### About this exercise
Copy the data exactly. Images are to be left out.

-*-

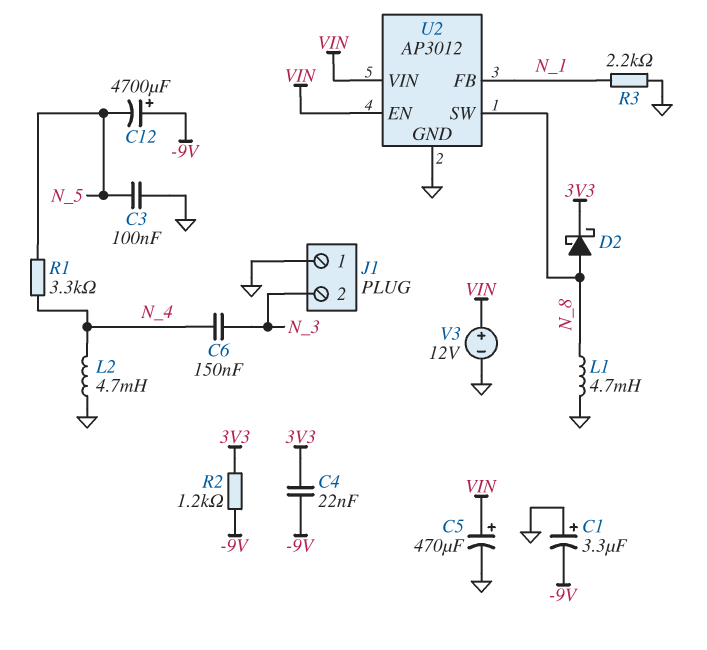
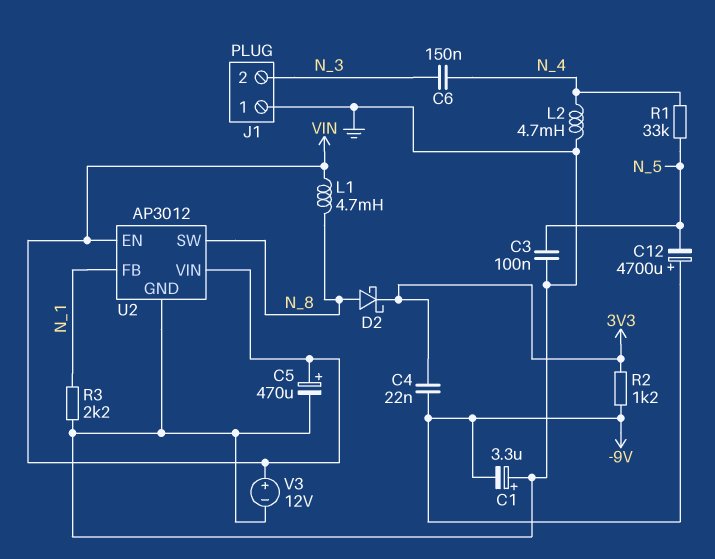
L1: 4.7mH (GND, N_8) -> 4.7mH (N_8, VIN)
R1: 3.3k (N_4, N_5) -> 33k (N_4, N_5)

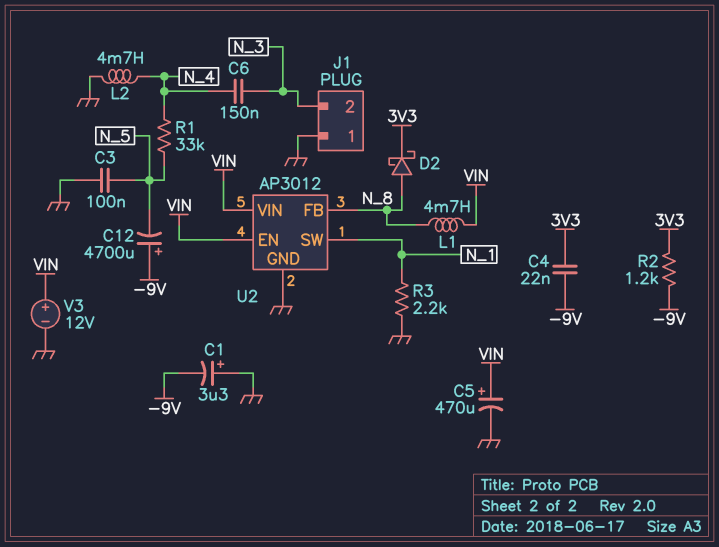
U2 pin FB: N_1 -> N_8
U2 pin SW: N_8 -> N_1

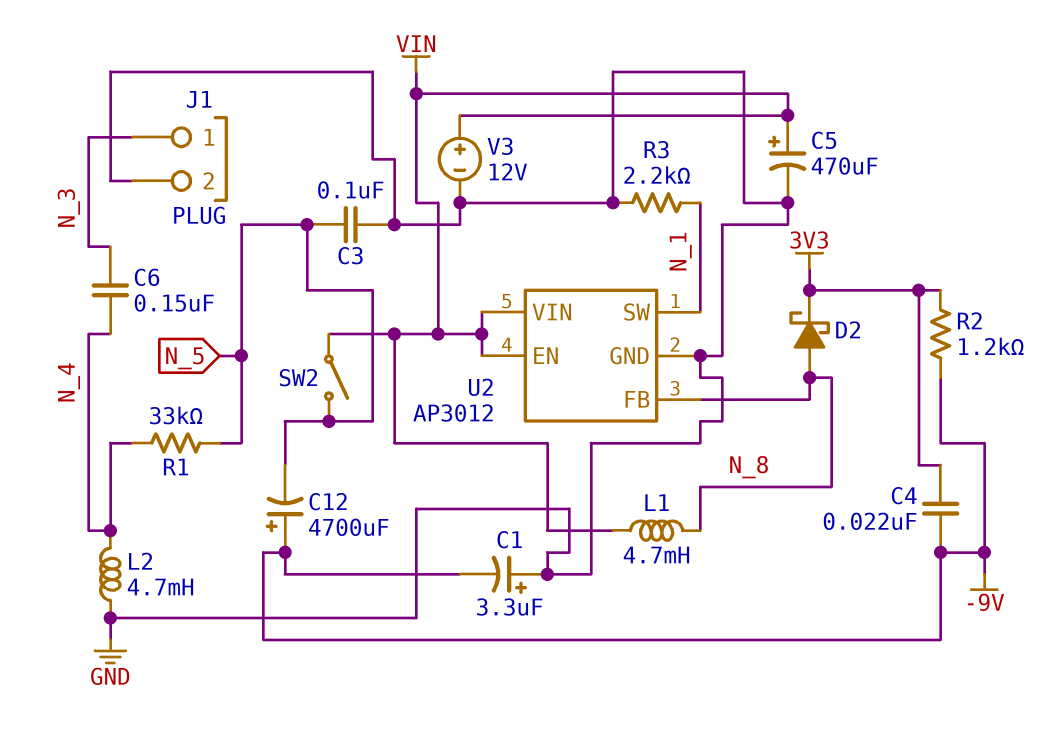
J1 pin 1: GND -> N_3
J1 pin 2: N_3 -> GND
SW2: none -> switch (N_5, VIN)

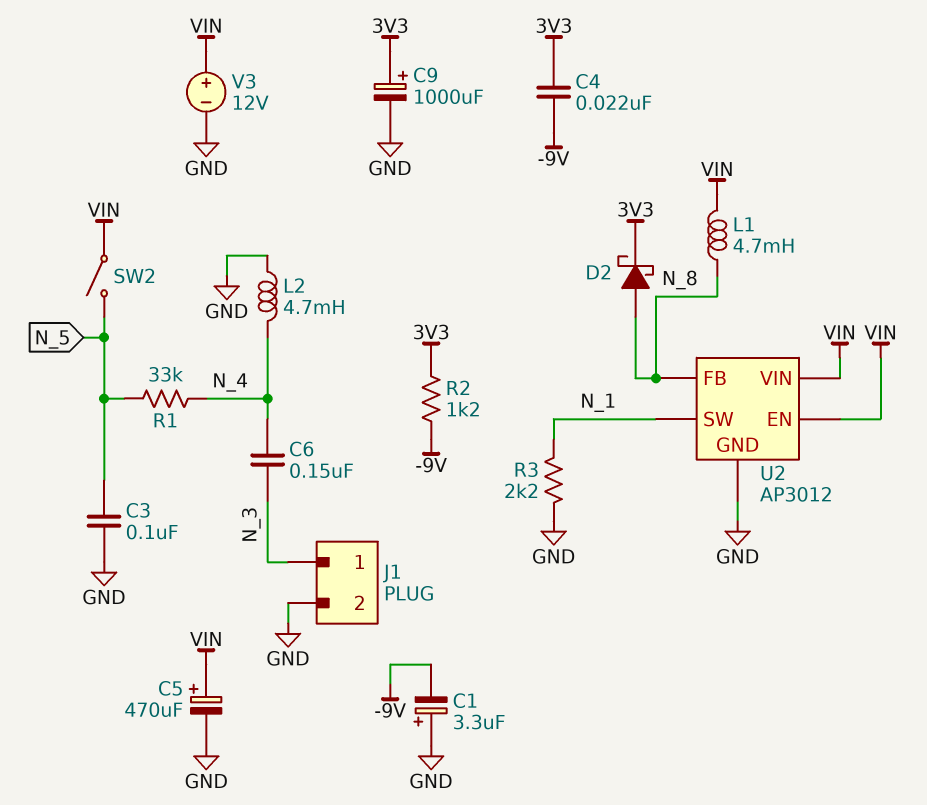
C9: none -> 1000uF (plus 3V3, minus GND)
C12: 4700uF (plus -9V, minus N_5) -> none

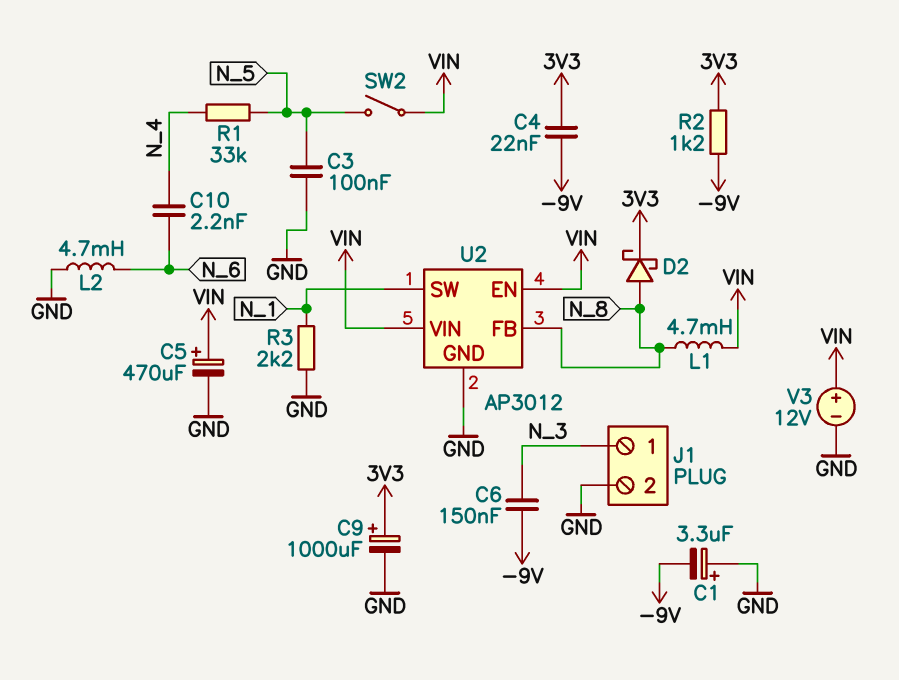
C6: 150nF (N_3, N_4) -> 150nF (-9V, N_3)
C10: none -> 2.2nF (N_4, N_6)
L2: 4.7mH (GND, N_4) -> 4.7mH (GND, N_6)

-*-

### Answer box
L1: 4.7mH (GND, N_8) -> 4.7mH (N_8, VIN)
R1: 3.3k (N_4, N_5) -> 33k (N_4, N_5)

U2 pin FB: N_1 -> N_8
U2 pin SW: N_8 -> N_1

J1 pin 1: GND -> N_3
J1 pin 2: N_3 -> GND
SW2: none -> switch (N_5, VIN)

C9: none -> 1000uF (plus 3V3, minus GND)
C12: 4700uF (plus -9V, minus N_5) -> none

C6: 150nF (N_3, N_4) -> 150nF (-9V, N_3)
C10: none -> 2.2nF (N_4, N_6)
L2: 4.7mH (GND, N_4) -> 4.7mH (GND, N_6)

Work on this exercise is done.